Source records
=-=-=

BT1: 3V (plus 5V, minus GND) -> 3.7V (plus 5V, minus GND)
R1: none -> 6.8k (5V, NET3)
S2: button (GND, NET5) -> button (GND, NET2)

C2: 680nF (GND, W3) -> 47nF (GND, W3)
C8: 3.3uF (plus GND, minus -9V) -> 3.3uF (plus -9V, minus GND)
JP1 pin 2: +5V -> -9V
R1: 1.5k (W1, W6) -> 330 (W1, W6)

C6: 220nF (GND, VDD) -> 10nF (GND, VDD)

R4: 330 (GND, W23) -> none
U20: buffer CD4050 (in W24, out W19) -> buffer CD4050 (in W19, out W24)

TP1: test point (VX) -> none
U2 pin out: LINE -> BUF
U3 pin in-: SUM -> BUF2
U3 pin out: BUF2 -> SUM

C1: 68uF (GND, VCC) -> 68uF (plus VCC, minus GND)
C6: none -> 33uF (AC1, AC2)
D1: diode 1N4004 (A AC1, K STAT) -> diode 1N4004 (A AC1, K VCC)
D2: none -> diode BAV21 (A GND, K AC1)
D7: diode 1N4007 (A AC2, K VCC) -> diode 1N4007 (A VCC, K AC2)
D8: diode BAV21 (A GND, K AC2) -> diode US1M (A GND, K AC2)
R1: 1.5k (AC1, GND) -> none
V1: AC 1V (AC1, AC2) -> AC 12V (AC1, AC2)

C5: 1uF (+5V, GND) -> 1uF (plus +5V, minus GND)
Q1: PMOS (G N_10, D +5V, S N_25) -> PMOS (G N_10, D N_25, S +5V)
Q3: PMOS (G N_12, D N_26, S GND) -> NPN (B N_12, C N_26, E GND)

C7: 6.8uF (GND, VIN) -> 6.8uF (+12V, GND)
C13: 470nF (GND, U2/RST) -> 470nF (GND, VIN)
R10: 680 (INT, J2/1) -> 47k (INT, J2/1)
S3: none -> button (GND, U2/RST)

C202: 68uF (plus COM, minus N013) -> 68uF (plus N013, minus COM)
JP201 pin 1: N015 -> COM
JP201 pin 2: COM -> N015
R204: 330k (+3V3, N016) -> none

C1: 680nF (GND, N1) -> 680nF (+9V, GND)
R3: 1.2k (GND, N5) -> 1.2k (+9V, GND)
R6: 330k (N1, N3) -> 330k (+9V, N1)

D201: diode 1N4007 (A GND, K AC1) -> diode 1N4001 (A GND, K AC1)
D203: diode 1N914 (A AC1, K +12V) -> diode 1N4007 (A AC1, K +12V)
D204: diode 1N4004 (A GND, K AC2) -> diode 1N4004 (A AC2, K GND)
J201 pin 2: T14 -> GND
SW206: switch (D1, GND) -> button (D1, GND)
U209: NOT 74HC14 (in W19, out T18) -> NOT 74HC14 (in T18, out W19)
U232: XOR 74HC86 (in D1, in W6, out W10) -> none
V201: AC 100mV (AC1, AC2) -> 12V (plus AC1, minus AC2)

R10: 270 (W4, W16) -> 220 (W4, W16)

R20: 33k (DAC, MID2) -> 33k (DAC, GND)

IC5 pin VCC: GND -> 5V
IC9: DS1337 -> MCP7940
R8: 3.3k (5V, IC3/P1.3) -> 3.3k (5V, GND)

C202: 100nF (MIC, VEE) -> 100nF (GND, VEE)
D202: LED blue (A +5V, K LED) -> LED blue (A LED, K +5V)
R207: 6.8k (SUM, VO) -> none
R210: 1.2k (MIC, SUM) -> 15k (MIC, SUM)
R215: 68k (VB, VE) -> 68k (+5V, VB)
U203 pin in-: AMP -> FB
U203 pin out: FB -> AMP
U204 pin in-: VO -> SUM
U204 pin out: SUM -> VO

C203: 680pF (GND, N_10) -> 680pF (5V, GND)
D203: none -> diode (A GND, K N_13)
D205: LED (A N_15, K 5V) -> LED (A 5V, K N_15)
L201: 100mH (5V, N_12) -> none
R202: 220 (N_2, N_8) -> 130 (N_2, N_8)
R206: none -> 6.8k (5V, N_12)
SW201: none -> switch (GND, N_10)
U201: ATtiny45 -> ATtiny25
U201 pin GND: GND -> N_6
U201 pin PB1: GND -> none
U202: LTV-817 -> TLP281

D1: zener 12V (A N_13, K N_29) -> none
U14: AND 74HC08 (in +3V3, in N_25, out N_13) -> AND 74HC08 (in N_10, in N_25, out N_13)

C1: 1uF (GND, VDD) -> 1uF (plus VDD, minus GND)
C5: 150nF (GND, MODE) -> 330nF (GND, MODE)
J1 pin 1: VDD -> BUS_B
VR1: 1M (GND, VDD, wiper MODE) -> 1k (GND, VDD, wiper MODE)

=-=-=

Go through the records above and copy each one exactly.

SOLUTION BELOW
BT1: 3V (plus 5V, minus GND) -> 3.7V (plus 5V, minus GND)
R1: none -> 6.8k (5V, NET3)
S2: button (GND, NET5) -> button (GND, NET2)

C2: 680nF (GND, W3) -> 47nF (GND, W3)
C8: 3.3uF (plus GND, minus -9V) -> 3.3uF (plus -9V, minus GND)
JP1 pin 2: +5V -> -9V
R1: 1.5k (W1, W6) -> 330 (W1, W6)

C6: 220nF (GND, VDD) -> 10nF (GND, VDD)

R4: 330 (GND, W23) -> none
U20: buffer CD4050 (in W24, out W19) -> buffer CD4050 (in W19, out W24)

TP1: test point (VX) -> none
U2 pin out: LINE -> BUF
U3 pin in-: SUM -> BUF2
U3 pin out: BUF2 -> SUM

C1: 68uF (GND, VCC) -> 68uF (plus VCC, minus GND)
C6: none -> 33uF (AC1, AC2)
D1: diode 1N4004 (A AC1, K STAT) -> diode 1N4004 (A AC1, K VCC)
D2: none -> diode BAV21 (A GND, K AC1)
D7: diode 1N4007 (A AC2, K VCC) -> diode 1N4007 (A VCC, K AC2)
D8: diode BAV21 (A GND, K AC2) -> diode US1M (A GND, K AC2)
R1: 1.5k (AC1, GND) -> none
V1: AC 1V (AC1, AC2) -> AC 12V (AC1, AC2)

C5: 1uF (+5V, GND) -> 1uF (plus +5V, minus GND)
Q1: PMOS (G N_10, D +5V, S N_25) -> PMOS (G N_10, D N_25, S +5V)
Q3: PMOS (G N_12, D N_26, S GND) -> NPN (B N_12, C N_26, E GND)

C7: 6.8uF (GND, VIN) -> 6.8uF (+12V, GND)
C13: 470nF (GND, U2/RST) -> 470nF (GND, VIN)
R10: 680 (INT, J2/1) -> 47k (INT, J2/1)
S3: none -> button (GND, U2/RST)

C202: 68uF (plus COM, minus N013) -> 68uF (plus N013, minus COM)
JP201 pin 1: N015 -> COM
JP201 pin 2: COM -> N015
R204: 330k (+3V3, N016) -> none

C1: 680nF (GND, N1) -> 680nF (+9V, GND)
R3: 1.2k (GND, N5) -> 1.2k (+9V, GND)
R6: 330k (N1, N3) -> 330k (+9V, N1)

D201: diode 1N4007 (A GND, K AC1) -> diode 1N4001 (A GND, K AC1)
D203: diode 1N914 (A AC1, K +12V) -> diode 1N4007 (A AC1, K +12V)
D204: diode 1N4004 (A GND, K AC2) -> diode 1N4004 (A AC2, K GND)
J201 pin 2: T14 -> GND
SW206: switch (D1, GND) -> button (D1, GND)
U209: NOT 74HC14 (in W19, out T18) -> NOT 74HC14 (in T18, out W19)
U232: XOR 74HC86 (in D1, in W6, out W10) -> none
V201: AC 100mV (AC1, AC2) -> 12V (plus AC1, minus AC2)

R10: 270 (W4, W16) -> 220 (W4, W16)

R20: 33k (DAC, MID2) -> 33k (DAC, GND)

IC5 pin VCC: GND -> 5V
IC9: DS1337 -> MCP7940
R8: 3.3k (5V, IC3/P1.3) -> 3.3k (5V, GND)

C202: 100nF (MIC, VEE) -> 100nF (GND, VEE)
D202: LED blue (A +5V, K LED) -> LED blue (A LED, K +5V)
R207: 6.8k (SUM, VO) -> none
R210: 1.2k (MIC, SUM) -> 15k (MIC, SUM)
R215: 68k (VB, VE) -> 68k (+5V, VB)
U203 pin in-: AMP -> FB
U203 pin out: FB -> AMP
U204 pin in-: VO -> SUM
U204 pin out: SUM -> VO

C203: 680pF (GND, N_10) -> 680pF (5V, GND)
D203: none -> diode (A GND, K N_13)
D205: LED (A N_15, K 5V) -> LED (A 5V, K N_15)
L201: 100mH (5V, N_12) -> none
R202: 220 (N_2, N_8) -> 130 (N_2, N_8)
R206: none -> 6.8k (5V, N_12)
SW201: none -> switch (GND, N_10)
U201: ATtiny45 -> ATtiny25
U201 pin GND: GND -> N_6
U201 pin PB1: GND -> none
U202: LTV-817 -> TLP281

D1: zener 12V (A N_13, K N_29) -> none
U14: AND 74HC08 (in +3V3, in N_25, out N_13) -> AND 74HC08 (in N_10, in N_25, out N_13)

C1: 1uF (GND, VDD) -> 1uF (plus VDD, minus GND)
C5: 150nF (GND, MODE) -> 330nF (GND, MODE)
J1 pin 1: VDD -> BUS_B
VR1: 1M (GND, VDD, wiper MODE) -> 1k (GND, VDD, wiper MODE)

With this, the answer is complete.